Work order – Repeat every entry exactly. Pictures stay out.

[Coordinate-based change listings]
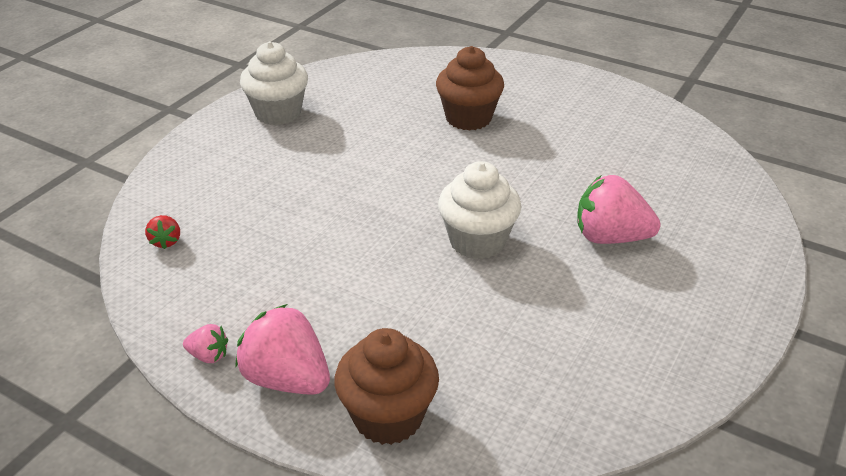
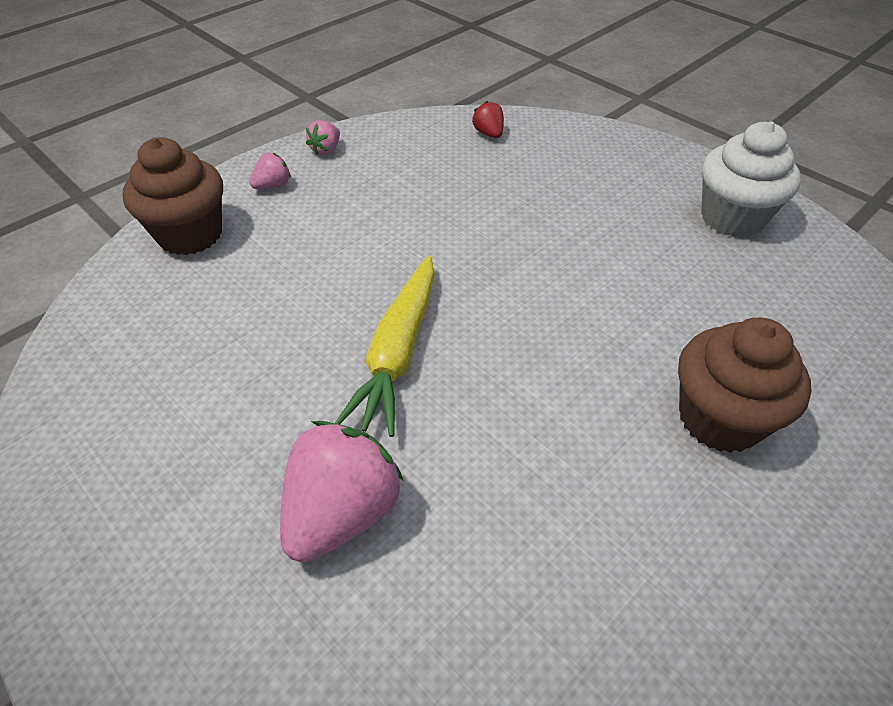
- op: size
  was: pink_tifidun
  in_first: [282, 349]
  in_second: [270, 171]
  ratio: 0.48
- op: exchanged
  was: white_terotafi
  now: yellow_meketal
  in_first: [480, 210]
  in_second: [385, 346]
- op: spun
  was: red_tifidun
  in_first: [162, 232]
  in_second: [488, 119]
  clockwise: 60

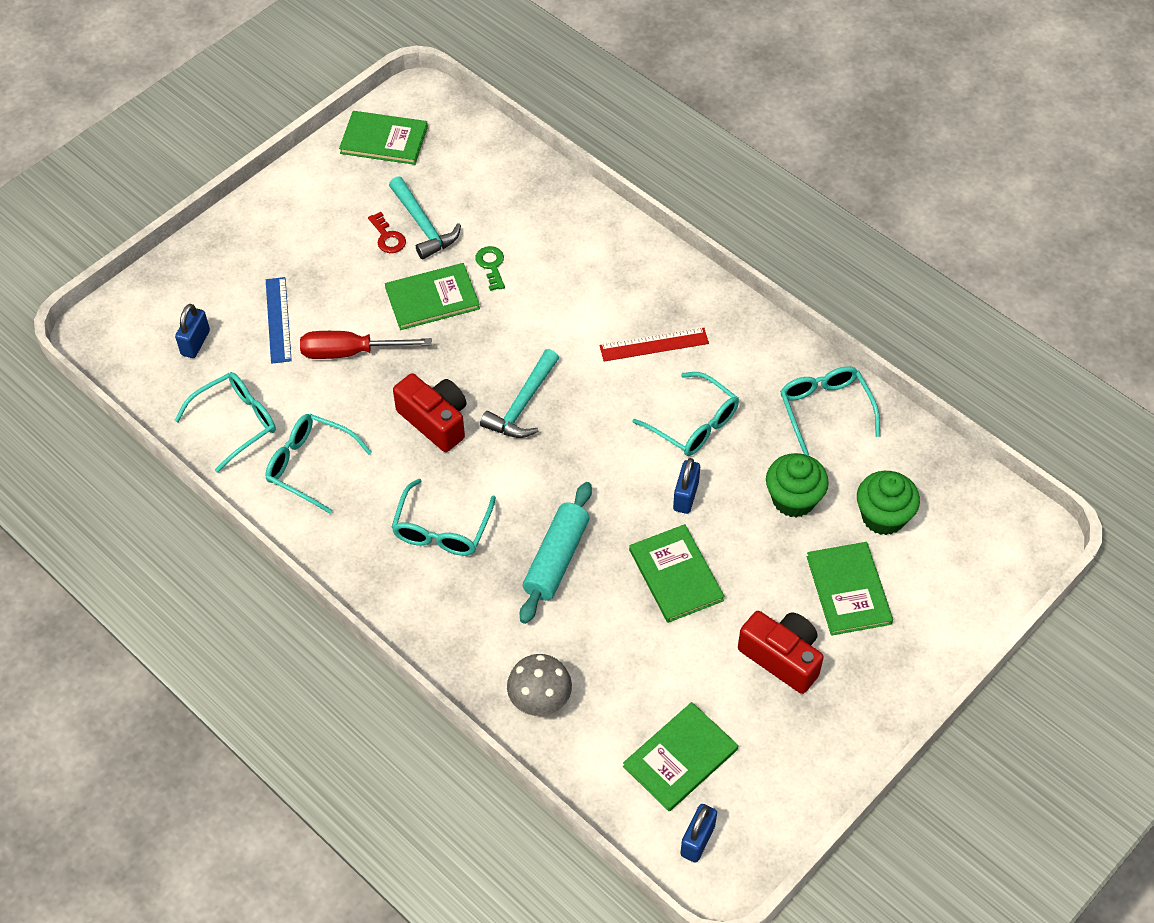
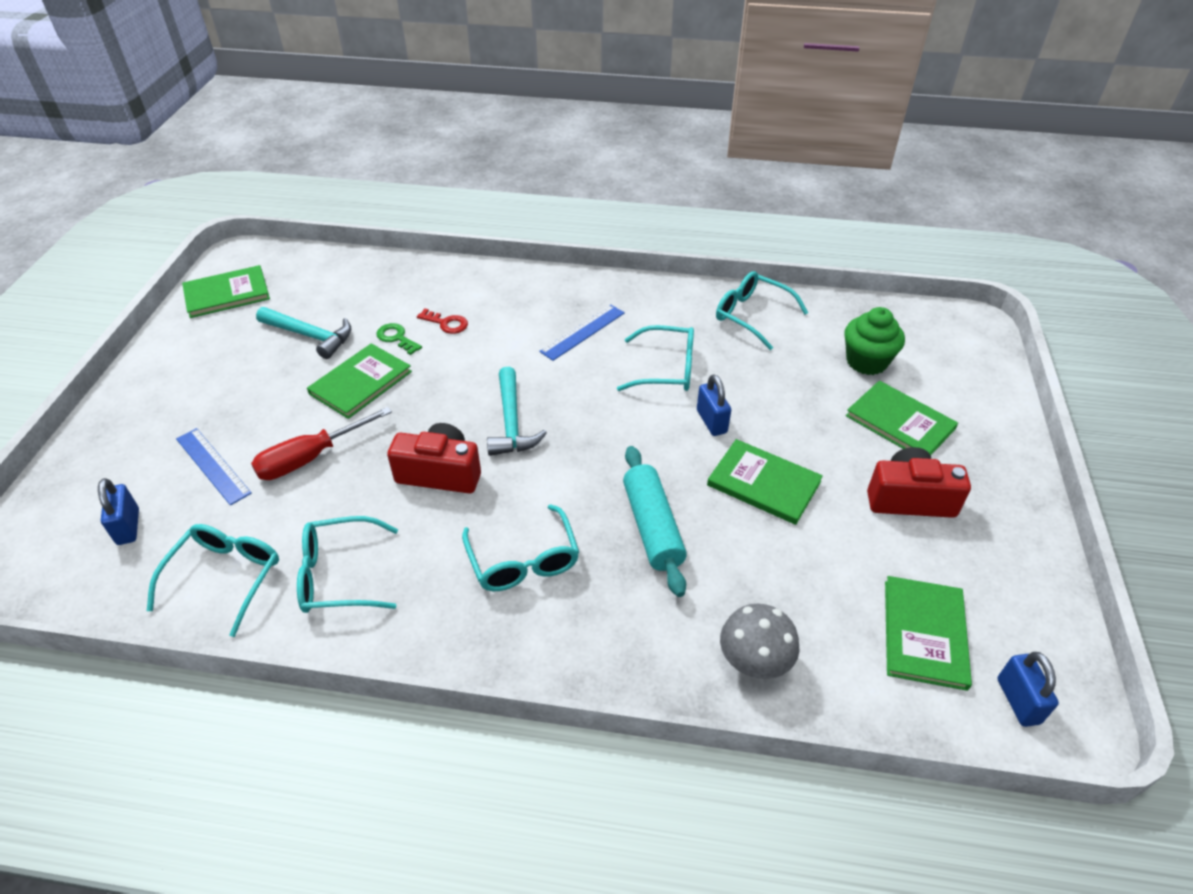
- op: relocated
  was: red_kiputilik
  in_first: [387, 232]
  in_second: [442, 321]
- op: colour
  was: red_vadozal
  now: blue_vadozal
  in_first: [654, 344]
  in_second: [582, 333]
- op: missing
  was: green_terotafi
  in_first: [797, 485]

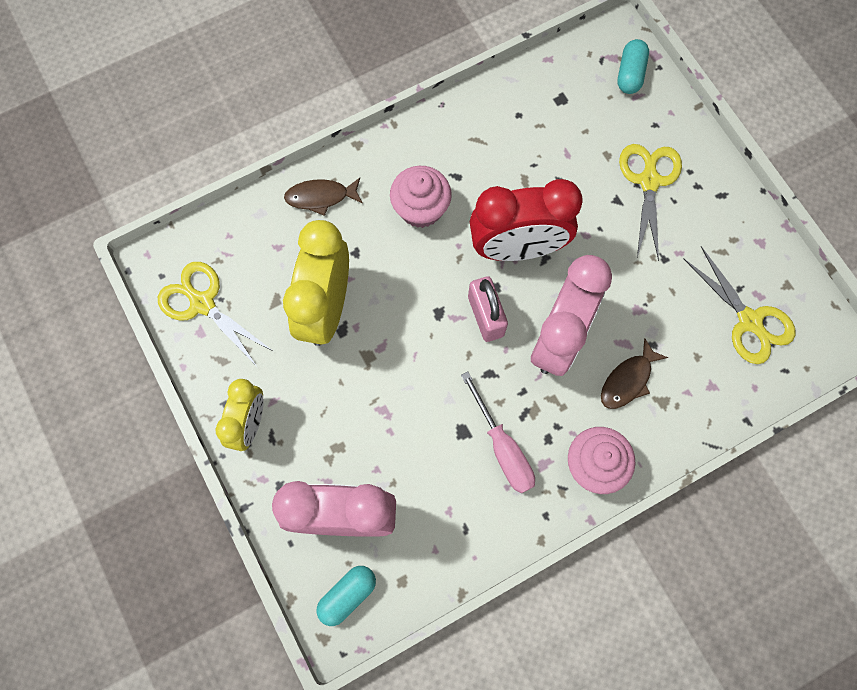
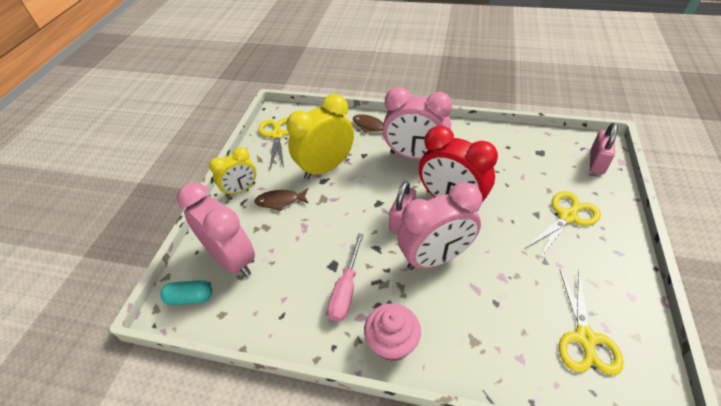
- op: relocated
  was: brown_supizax
  in_first: [634, 373]
  in_second: [281, 199]
- op: exchanged
  was: pink_terotafi
  now: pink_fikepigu
  in_first: [421, 197]
  in_second: [417, 123]
- op: exchanged
  was: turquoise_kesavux
  now: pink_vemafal
  in_first: [633, 66]
  in_second: [604, 148]

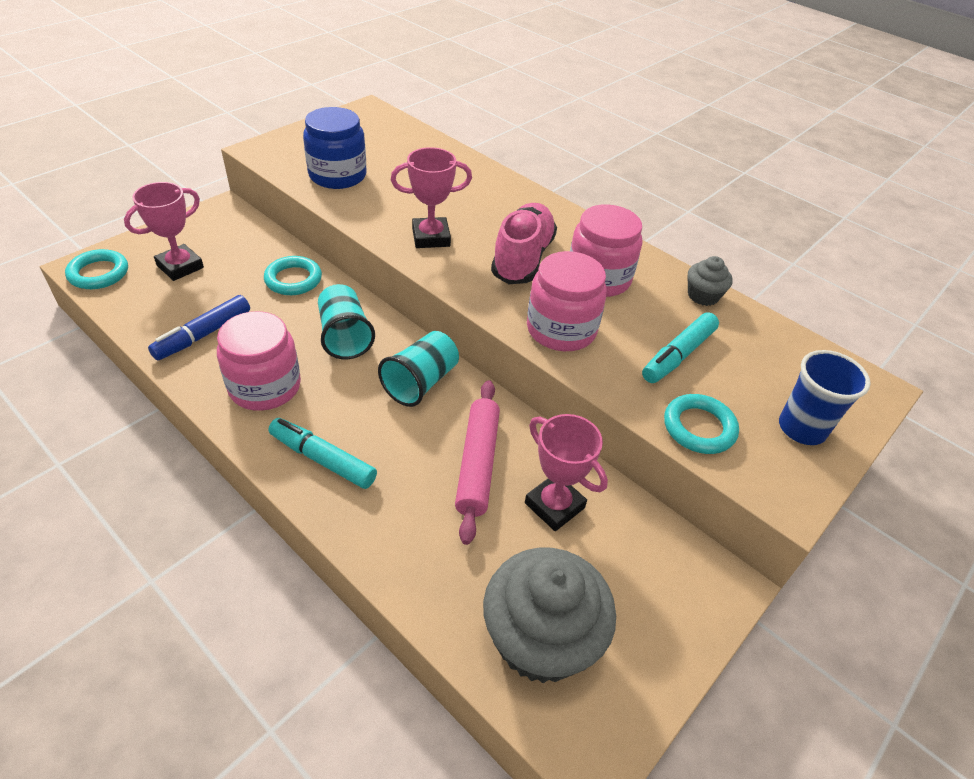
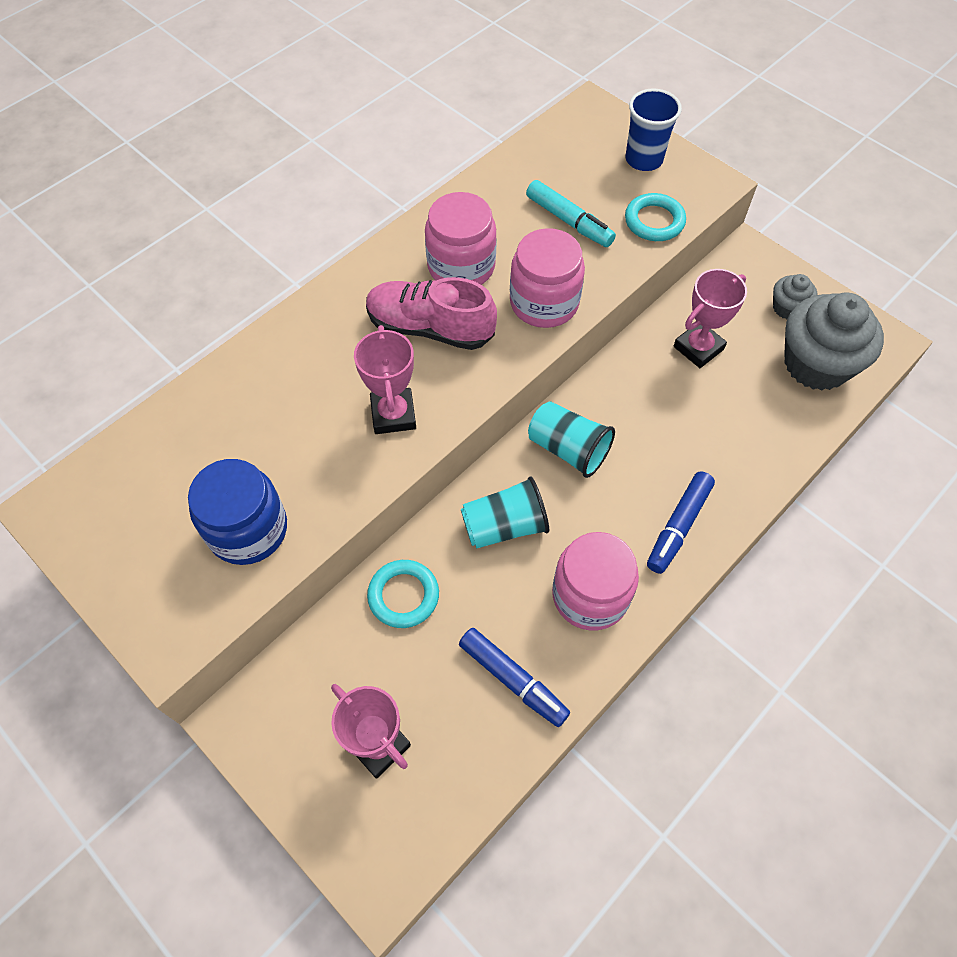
- op: colour
  was: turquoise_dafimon
  now: blue_dafimon
  in_first: [323, 453]
  in_second: [681, 522]
- op: relocated
  was: grey_terotafi
  in_first: [710, 281]
  in_second: [795, 297]
- op: missing
  was: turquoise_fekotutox
  in_first: [96, 269]
- op: missing
  was: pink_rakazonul
  in_first: [477, 462]

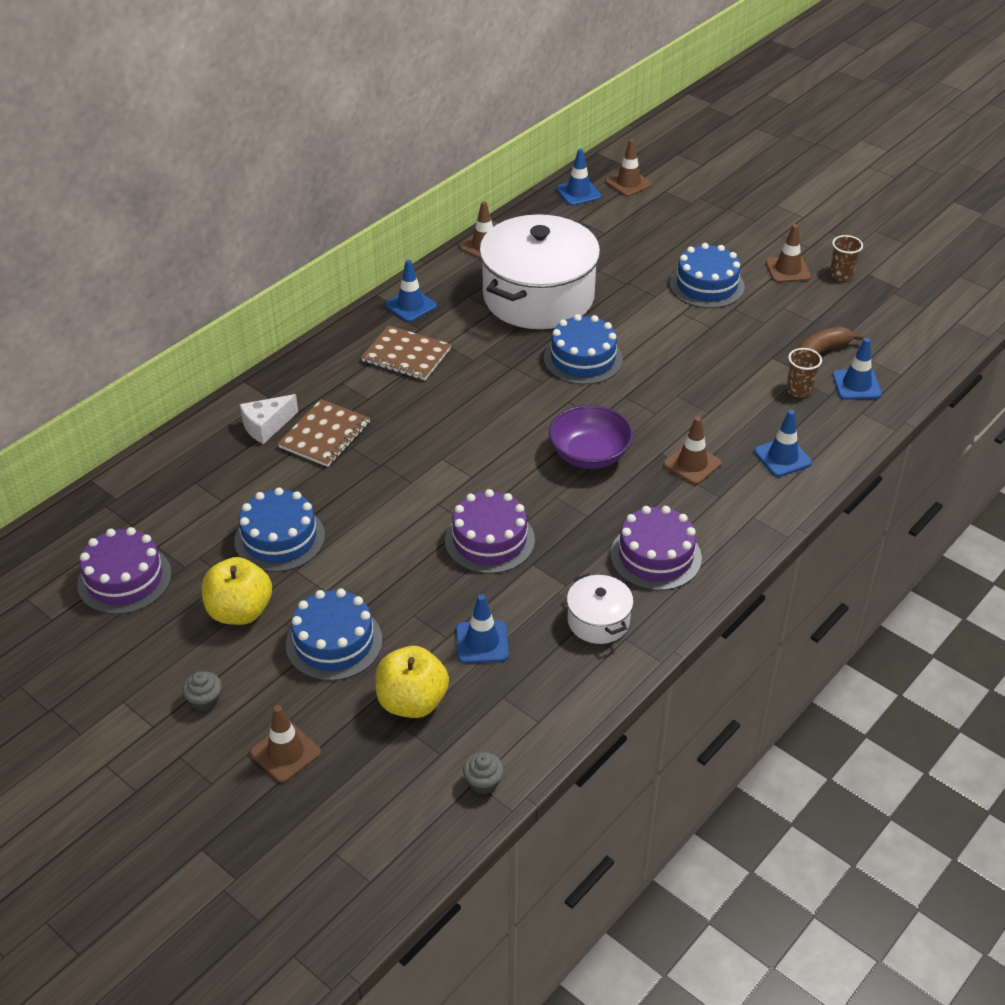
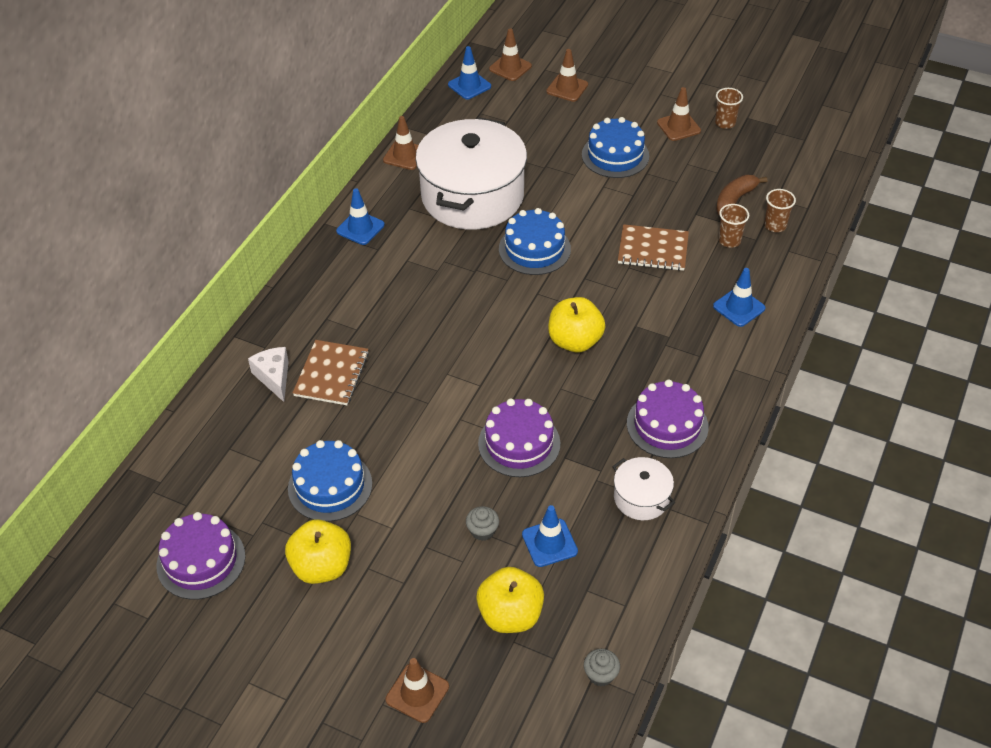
- op: spun
  was: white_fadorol
  in_first: [269, 419]
  in_second: [268, 374]
  clockwise: 120
- op: relocated
  was: grey_terotafi
  in_first: [202, 691]
  in_second: [482, 523]
- op: relocated
  was: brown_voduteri
  in_first: [692, 451]
  in_second: [567, 75]
- op: exchanged
  was: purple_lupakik
  now: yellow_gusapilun
  in_first: [591, 437]
  in_second: [576, 324]
- op: relocated
  was: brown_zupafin
  in_first: [406, 352]
  in_second: [653, 247]
- op: exchanged
  was: blue_voduteri
  now: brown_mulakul
  in_first: [857, 369]
  in_second: [780, 210]
- op: missing
  was: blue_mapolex
  in_first: [334, 634]

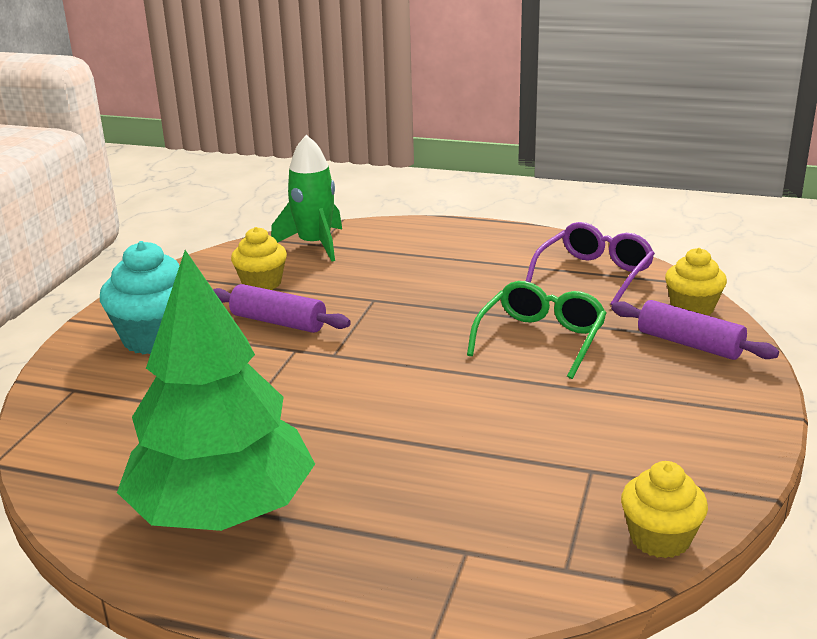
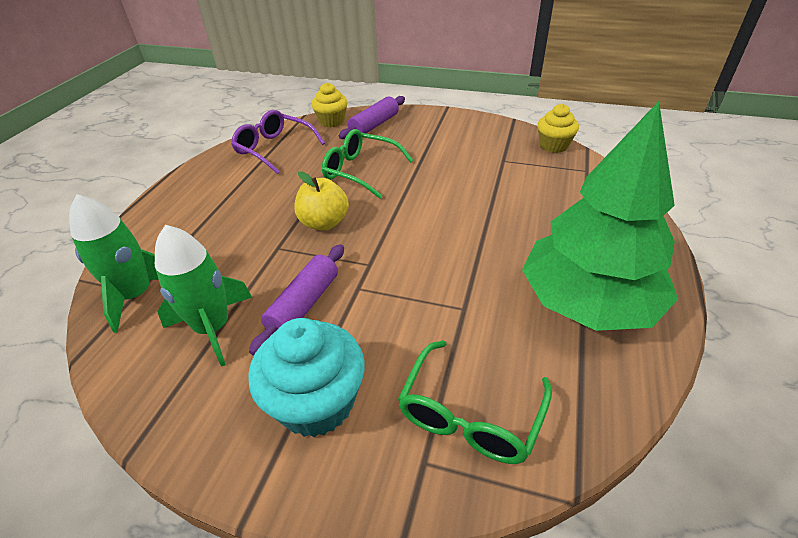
- op: exchanged
  was: yellow_terotafi
  now: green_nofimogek
  in_first: [259, 258]
  in_second: [203, 296]
- op: appeared
  now: yellow_gusapilun
  in_second: [321, 201]
- op: appeared
  now: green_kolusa
  in_second: [475, 402]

Response –
- op: size
  was: pink_tifidun
  in_first: [282, 349]
  in_second: [270, 171]
  ratio: 0.48
- op: exchanged
  was: white_terotafi
  now: yellow_meketal
  in_first: [480, 210]
  in_second: [385, 346]
- op: spun
  was: red_tifidun
  in_first: [162, 232]
  in_second: [488, 119]
  clockwise: 60

- op: relocated
  was: red_kiputilik
  in_first: [387, 232]
  in_second: [442, 321]
- op: colour
  was: red_vadozal
  now: blue_vadozal
  in_first: [654, 344]
  in_second: [582, 333]
- op: missing
  was: green_terotafi
  in_first: [797, 485]

- op: relocated
  was: brown_supizax
  in_first: [634, 373]
  in_second: [281, 199]
- op: exchanged
  was: pink_terotafi
  now: pink_fikepigu
  in_first: [421, 197]
  in_second: [417, 123]
- op: exchanged
  was: turquoise_kesavux
  now: pink_vemafal
  in_first: [633, 66]
  in_second: [604, 148]

- op: colour
  was: turquoise_dafimon
  now: blue_dafimon
  in_first: [323, 453]
  in_second: [681, 522]
- op: relocated
  was: grey_terotafi
  in_first: [710, 281]
  in_second: [795, 297]
- op: missing
  was: turquoise_fekotutox
  in_first: [96, 269]
- op: missing
  was: pink_rakazonul
  in_first: [477, 462]

- op: spun
  was: white_fadorol
  in_first: [269, 419]
  in_second: [268, 374]
  clockwise: 120
- op: relocated
  was: grey_terotafi
  in_first: [202, 691]
  in_second: [482, 523]
- op: relocated
  was: brown_voduteri
  in_first: [692, 451]
  in_second: [567, 75]
- op: exchanged
  was: purple_lupakik
  now: yellow_gusapilun
  in_first: [591, 437]
  in_second: [576, 324]
- op: relocated
  was: brown_zupafin
  in_first: [406, 352]
  in_second: [653, 247]
- op: exchanged
  was: blue_voduteri
  now: brown_mulakul
  in_first: [857, 369]
  in_second: [780, 210]
- op: missing
  was: blue_mapolex
  in_first: [334, 634]

- op: exchanged
  was: yellow_terotafi
  now: green_nofimogek
  in_first: [259, 258]
  in_second: [203, 296]
- op: appeared
  now: yellow_gusapilun
  in_second: [321, 201]
- op: appeared
  now: green_kolusa
  in_second: [475, 402]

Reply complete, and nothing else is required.